Before-and-after change records
────────────────────────────────────────

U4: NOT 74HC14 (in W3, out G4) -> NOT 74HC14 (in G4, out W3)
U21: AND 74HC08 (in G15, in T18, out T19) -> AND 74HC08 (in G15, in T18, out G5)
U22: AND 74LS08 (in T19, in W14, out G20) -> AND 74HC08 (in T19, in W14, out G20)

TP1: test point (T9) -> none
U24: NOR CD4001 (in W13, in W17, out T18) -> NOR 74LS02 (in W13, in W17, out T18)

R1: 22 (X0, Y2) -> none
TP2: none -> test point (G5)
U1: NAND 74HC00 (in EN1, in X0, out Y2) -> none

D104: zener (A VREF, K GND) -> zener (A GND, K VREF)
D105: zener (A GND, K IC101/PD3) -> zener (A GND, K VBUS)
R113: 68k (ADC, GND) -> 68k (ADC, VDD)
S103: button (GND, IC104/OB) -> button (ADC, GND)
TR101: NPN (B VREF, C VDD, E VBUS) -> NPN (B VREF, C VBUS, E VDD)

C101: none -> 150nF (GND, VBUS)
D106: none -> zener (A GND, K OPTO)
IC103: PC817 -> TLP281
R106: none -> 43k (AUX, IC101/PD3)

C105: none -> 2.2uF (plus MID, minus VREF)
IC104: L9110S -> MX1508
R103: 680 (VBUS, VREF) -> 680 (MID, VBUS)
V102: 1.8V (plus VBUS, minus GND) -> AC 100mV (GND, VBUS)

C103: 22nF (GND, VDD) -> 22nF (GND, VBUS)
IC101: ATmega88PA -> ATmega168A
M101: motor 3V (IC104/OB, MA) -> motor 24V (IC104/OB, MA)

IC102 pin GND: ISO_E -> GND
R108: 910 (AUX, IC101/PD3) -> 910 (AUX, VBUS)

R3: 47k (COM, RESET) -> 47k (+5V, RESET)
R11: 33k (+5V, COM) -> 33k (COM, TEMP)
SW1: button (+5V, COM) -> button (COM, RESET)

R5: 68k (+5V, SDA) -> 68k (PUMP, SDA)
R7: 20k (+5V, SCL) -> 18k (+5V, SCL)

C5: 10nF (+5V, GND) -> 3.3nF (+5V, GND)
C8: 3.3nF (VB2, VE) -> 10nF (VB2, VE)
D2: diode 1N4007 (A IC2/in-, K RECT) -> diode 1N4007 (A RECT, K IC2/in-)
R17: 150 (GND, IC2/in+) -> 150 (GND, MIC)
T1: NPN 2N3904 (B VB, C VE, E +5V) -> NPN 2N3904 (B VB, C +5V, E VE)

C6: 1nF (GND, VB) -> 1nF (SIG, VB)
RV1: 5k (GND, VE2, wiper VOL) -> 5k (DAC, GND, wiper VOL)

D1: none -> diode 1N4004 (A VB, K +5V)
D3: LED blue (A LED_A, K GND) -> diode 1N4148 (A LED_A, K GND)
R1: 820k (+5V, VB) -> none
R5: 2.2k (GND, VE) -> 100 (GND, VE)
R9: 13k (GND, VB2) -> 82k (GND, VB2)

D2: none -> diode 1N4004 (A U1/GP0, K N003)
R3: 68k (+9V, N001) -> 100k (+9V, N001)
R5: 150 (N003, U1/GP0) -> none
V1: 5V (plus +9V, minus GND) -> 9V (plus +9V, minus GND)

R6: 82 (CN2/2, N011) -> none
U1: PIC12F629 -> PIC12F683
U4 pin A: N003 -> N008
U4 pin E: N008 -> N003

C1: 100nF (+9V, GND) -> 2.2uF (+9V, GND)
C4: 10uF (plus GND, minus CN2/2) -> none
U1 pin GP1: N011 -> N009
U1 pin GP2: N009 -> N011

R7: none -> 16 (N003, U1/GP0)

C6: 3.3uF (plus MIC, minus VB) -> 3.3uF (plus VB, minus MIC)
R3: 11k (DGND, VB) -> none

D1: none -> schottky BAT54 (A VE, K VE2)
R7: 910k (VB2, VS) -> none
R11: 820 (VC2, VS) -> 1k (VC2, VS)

────────────────────────────────────────

(YOUR OBJECTIVE)
So that nothing is lost, please reproduce each entry exactly as written.

(EXERCISE SOLUTION)
U4: NOT 74HC14 (in W3, out G4) -> NOT 74HC14 (in G4, out W3)
U21: AND 74HC08 (in G15, in T18, out T19) -> AND 74HC08 (in G15, in T18, out G5)
U22: AND 74LS08 (in T19, in W14, out G20) -> AND 74HC08 (in T19, in W14, out G20)

TP1: test point (T9) -> none
U24: NOR CD4001 (in W13, in W17, out T18) -> NOR 74LS02 (in W13, in W17, out T18)

R1: 22 (X0, Y2) -> none
TP2: none -> test point (G5)
U1: NAND 74HC00 (in EN1, in X0, out Y2) -> none

D104: zener (A VREF, K GND) -> zener (A GND, K VREF)
D105: zener (A GND, K IC101/PD3) -> zener (A GND, K VBUS)
R113: 68k (ADC, GND) -> 68k (ADC, VDD)
S103: button (GND, IC104/OB) -> button (ADC, GND)
TR101: NPN (B VREF, C VDD, E VBUS) -> NPN (B VREF, C VBUS, E VDD)

C101: none -> 150nF (GND, VBUS)
D106: none -> zener (A GND, K OPTO)
IC103: PC817 -> TLP281
R106: none -> 43k (AUX, IC101/PD3)

C105: none -> 2.2uF (plus MID, minus VREF)
IC104: L9110S -> MX1508
R103: 680 (VBUS, VREF) -> 680 (MID, VBUS)
V102: 1.8V (plus VBUS, minus GND) -> AC 100mV (GND, VBUS)

C103: 22nF (GND, VDD) -> 22nF (GND, VBUS)
IC101: ATmega88PA -> ATmega168A
M101: motor 3V (IC104/OB, MA) -> motor 24V (IC104/OB, MA)

IC102 pin GND: ISO_E -> GND
R108: 910 (AUX, IC101/PD3) -> 910 (AUX, VBUS)

R3: 47k (COM, RESET) -> 47k (+5V, RESET)
R11: 33k (+5V, COM) -> 33k (COM, TEMP)
SW1: button (+5V, COM) -> button (COM, RESET)

R5: 68k (+5V, SDA) -> 68k (PUMP, SDA)
R7: 20k (+5V, SCL) -> 18k (+5V, SCL)

C5: 10nF (+5V, GND) -> 3.3nF (+5V, GND)
C8: 3.3nF (VB2, VE) -> 10nF (VB2, VE)
D2: diode 1N4007 (A IC2/in-, K RECT) -> diode 1N4007 (A RECT, K IC2/in-)
R17: 150 (GND, IC2/in+) -> 150 (GND, MIC)
T1: NPN 2N3904 (B VB, C VE, E +5V) -> NPN 2N3904 (B VB, C +5V, E VE)

C6: 1nF (GND, VB) -> 1nF (SIG, VB)
RV1: 5k (GND, VE2, wiper VOL) -> 5k (DAC, GND, wiper VOL)

D1: none -> diode 1N4004 (A VB, K +5V)
D3: LED blue (A LED_A, K GND) -> diode 1N4148 (A LED_A, K GND)
R1: 820k (+5V, VB) -> none
R5: 2.2k (GND, VE) -> 100 (GND, VE)
R9: 13k (GND, VB2) -> 82k (GND, VB2)

D2: none -> diode 1N4004 (A U1/GP0, K N003)
R3: 68k (+9V, N001) -> 100k (+9V, N001)
R5: 150 (N003, U1/GP0) -> none
V1: 5V (plus +9V, minus GND) -> 9V (plus +9V, minus GND)

R6: 82 (CN2/2, N011) -> none
U1: PIC12F629 -> PIC12F683
U4 pin A: N003 -> N008
U4 pin E: N008 -> N003

C1: 100nF (+9V, GND) -> 2.2uF (+9V, GND)
C4: 10uF (plus GND, minus CN2/2) -> none
U1 pin GP1: N011 -> N009
U1 pin GP2: N009 -> N011

R7: none -> 16 (N003, U1/GP0)

C6: 3.3uF (plus MIC, minus VB) -> 3.3uF (plus VB, minus MIC)
R3: 11k (DGND, VB) -> none

D1: none -> schottky BAT54 (A VE, K VE2)
R7: 910k (VB2, VS) -> none
R11: 820 (VC2, VS) -> 1k (VC2, VS)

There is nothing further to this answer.